(Items listed in a dataset)
+ + + +

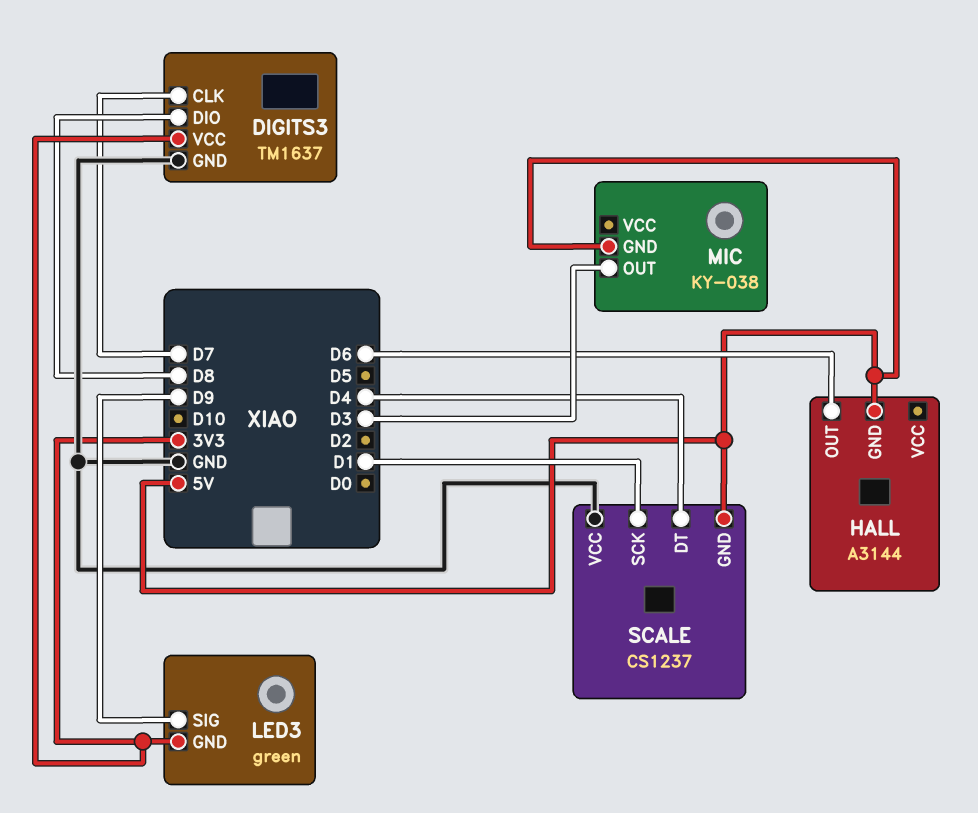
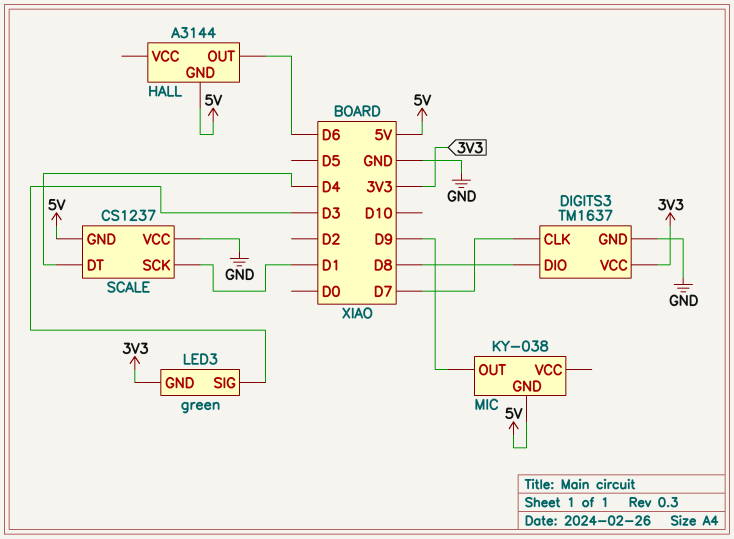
LED3 pin SIG: D9 -> D3
MIC pin OUT: D3 -> D9

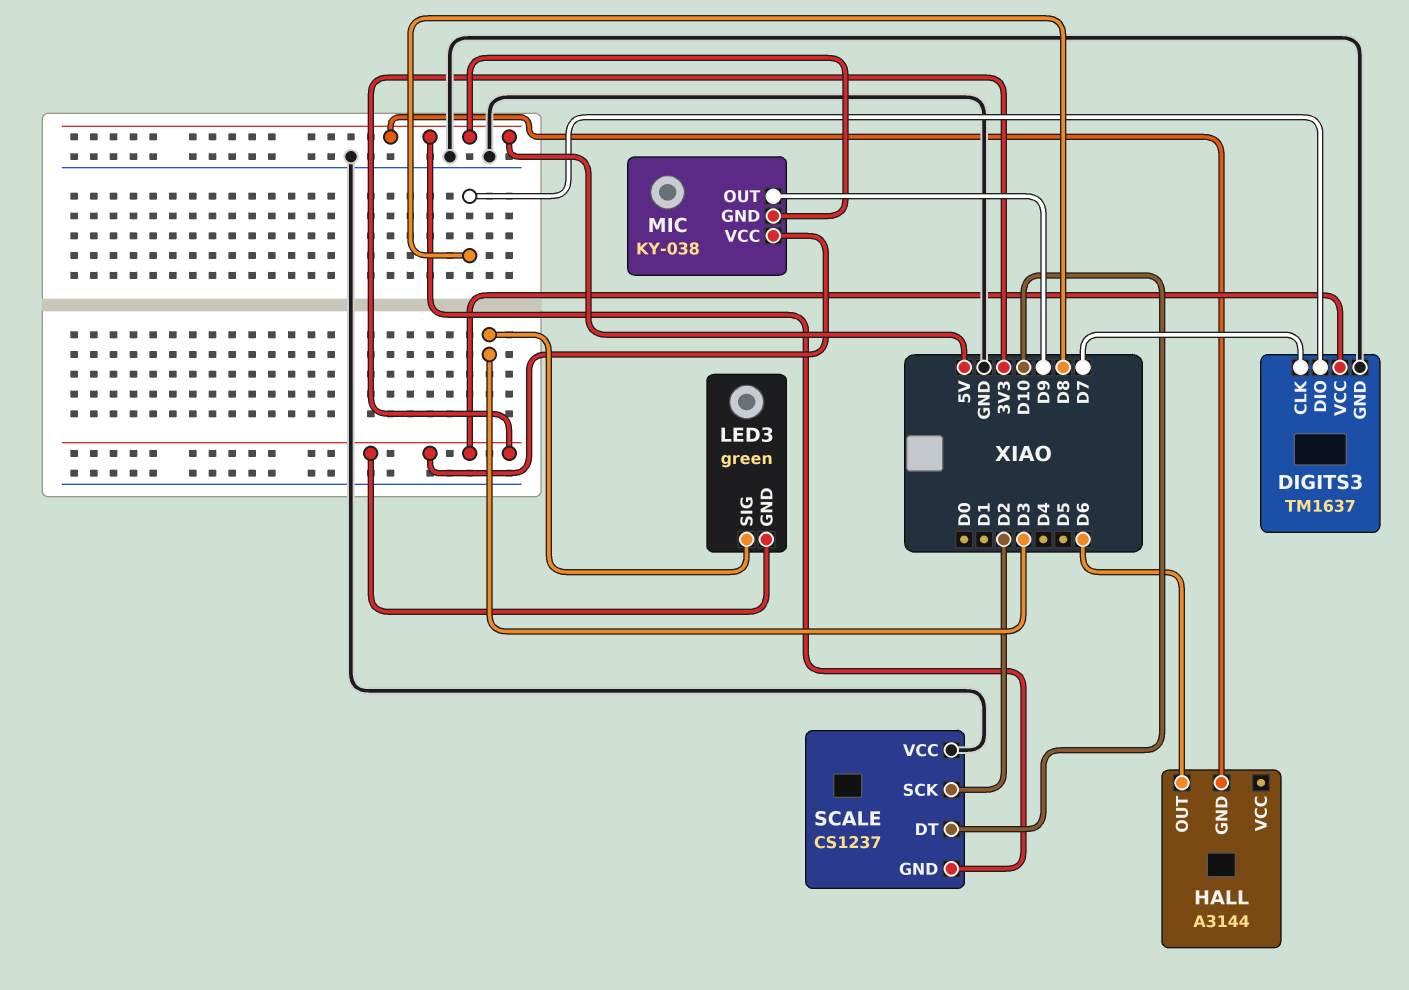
MIC pin VCC: none -> 3V3
SCALE pin DT: D4 -> D10
SCALE pin SCK: D1 -> D2

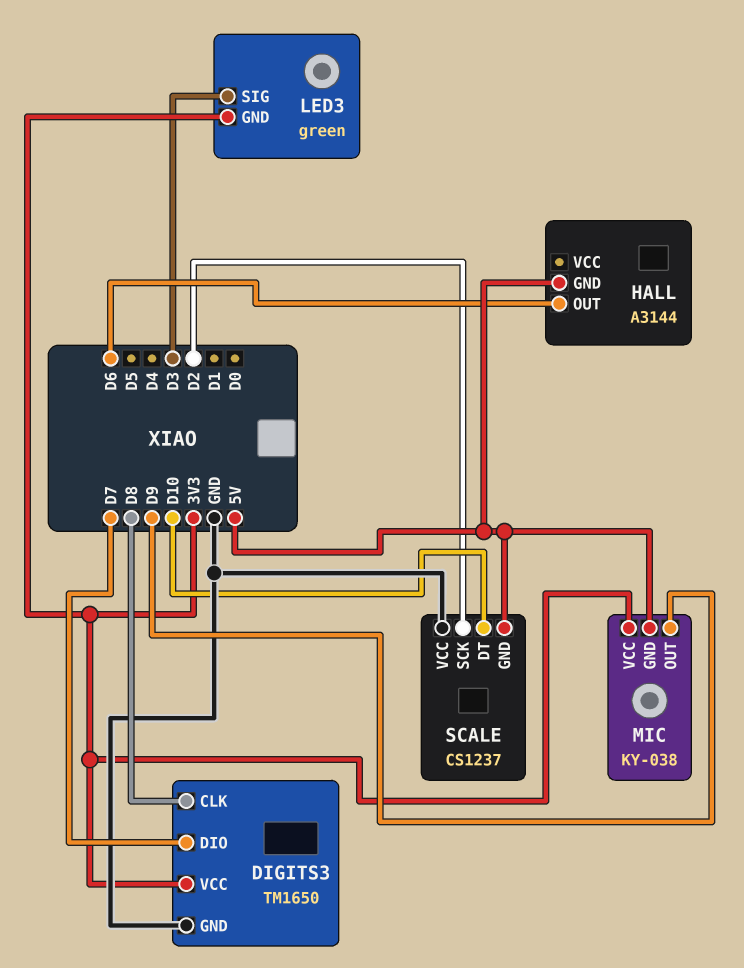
DIGITS3: TM1637 -> TM1650
DIGITS3 pin CLK: D7 -> D8
DIGITS3 pin DIO: D8 -> D7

+ + + +

Your task: Repeat only what runs from the line holding "DIGITS3: TM1637 -> TM1650" to the end of the data, keeping every line exactly as written, first and last included.

Written reply:
DIGITS3: TM1637 -> TM1650
DIGITS3 pin CLK: D7 -> D8
DIGITS3 pin DIO: D8 -> D7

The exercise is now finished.